PROBLEM REQUIREMENTS:
From the first line of the data below through the line holding "R15: 2.7k (DGND, N13) -> 2.7k (N3, N13)", write out each line exactly as it stands.

***** DATA FOR THIS EXERCISE

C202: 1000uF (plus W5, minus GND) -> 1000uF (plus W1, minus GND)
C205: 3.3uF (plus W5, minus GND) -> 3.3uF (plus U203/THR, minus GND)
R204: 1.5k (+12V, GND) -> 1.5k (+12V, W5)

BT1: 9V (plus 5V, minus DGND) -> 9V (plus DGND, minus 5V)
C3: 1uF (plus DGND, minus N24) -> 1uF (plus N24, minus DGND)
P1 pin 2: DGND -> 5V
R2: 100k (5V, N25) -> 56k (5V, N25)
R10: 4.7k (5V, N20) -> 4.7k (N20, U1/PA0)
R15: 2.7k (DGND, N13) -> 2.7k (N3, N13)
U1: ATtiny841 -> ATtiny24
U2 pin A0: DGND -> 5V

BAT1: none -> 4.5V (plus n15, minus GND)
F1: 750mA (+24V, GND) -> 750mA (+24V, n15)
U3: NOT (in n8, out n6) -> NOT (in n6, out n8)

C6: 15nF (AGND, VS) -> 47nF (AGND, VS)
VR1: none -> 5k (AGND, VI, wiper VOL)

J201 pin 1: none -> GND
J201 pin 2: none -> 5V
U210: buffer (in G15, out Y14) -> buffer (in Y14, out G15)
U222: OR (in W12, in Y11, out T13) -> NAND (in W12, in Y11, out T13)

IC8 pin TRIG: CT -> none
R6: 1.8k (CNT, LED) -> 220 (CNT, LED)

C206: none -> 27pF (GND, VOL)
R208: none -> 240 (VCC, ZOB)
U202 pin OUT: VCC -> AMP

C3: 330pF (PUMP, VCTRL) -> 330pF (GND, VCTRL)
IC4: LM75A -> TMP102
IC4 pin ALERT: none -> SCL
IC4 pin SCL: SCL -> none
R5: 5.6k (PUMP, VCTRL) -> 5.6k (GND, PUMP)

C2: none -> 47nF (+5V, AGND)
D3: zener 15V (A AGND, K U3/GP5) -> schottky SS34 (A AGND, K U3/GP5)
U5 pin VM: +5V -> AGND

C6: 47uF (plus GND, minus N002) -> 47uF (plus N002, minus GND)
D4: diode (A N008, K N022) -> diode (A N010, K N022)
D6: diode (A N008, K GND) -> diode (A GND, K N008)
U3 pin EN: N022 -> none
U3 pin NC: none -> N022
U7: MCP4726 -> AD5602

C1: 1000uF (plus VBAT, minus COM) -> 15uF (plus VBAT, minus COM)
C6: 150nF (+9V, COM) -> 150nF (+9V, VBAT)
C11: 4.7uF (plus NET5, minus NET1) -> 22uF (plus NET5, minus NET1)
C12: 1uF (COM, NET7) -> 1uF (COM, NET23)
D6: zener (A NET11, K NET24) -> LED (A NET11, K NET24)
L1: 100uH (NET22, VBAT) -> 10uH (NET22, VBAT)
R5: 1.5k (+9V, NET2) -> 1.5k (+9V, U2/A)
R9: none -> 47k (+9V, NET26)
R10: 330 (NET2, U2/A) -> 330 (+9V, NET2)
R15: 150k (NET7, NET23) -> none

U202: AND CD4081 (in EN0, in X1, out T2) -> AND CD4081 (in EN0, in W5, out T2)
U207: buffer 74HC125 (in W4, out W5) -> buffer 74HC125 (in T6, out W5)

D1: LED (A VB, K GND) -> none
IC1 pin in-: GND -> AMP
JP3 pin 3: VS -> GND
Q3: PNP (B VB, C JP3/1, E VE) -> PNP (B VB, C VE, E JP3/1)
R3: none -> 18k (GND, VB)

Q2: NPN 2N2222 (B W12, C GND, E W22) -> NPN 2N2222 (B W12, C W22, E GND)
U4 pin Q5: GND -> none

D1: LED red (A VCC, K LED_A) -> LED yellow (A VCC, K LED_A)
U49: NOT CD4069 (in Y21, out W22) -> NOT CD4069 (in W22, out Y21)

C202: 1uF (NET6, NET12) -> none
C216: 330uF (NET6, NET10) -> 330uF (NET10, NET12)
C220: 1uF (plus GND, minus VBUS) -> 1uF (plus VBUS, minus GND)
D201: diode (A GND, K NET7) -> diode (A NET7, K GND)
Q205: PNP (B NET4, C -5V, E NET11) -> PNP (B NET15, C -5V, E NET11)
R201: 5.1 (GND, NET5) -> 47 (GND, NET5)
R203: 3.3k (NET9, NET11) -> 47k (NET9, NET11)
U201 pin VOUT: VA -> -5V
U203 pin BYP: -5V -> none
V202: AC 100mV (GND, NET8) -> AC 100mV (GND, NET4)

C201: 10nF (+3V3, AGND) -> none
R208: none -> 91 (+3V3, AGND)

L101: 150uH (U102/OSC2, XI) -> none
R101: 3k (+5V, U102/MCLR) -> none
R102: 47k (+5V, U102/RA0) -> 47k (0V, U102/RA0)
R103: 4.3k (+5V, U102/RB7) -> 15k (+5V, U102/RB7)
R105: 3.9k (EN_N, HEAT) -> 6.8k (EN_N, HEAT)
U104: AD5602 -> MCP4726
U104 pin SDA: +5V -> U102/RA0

**********

WRITTEN ANSWER:
C202: 1000uF (plus W5, minus GND) -> 1000uF (plus W1, minus GND)
C205: 3.3uF (plus W5, minus GND) -> 3.3uF (plus U203/THR, minus GND)
R204: 1.5k (+12V, GND) -> 1.5k (+12V, W5)

BT1: 9V (plus 5V, minus DGND) -> 9V (plus DGND, minus 5V)
C3: 1uF (plus DGND, minus N24) -> 1uF (plus N24, minus DGND)
P1 pin 2: DGND -> 5V
R2: 100k (5V, N25) -> 56k (5V, N25)
R10: 4.7k (5V, N20) -> 4.7k (N20, U1/PA0)
R15: 2.7k (DGND, N13) -> 2.7k (N3, N13)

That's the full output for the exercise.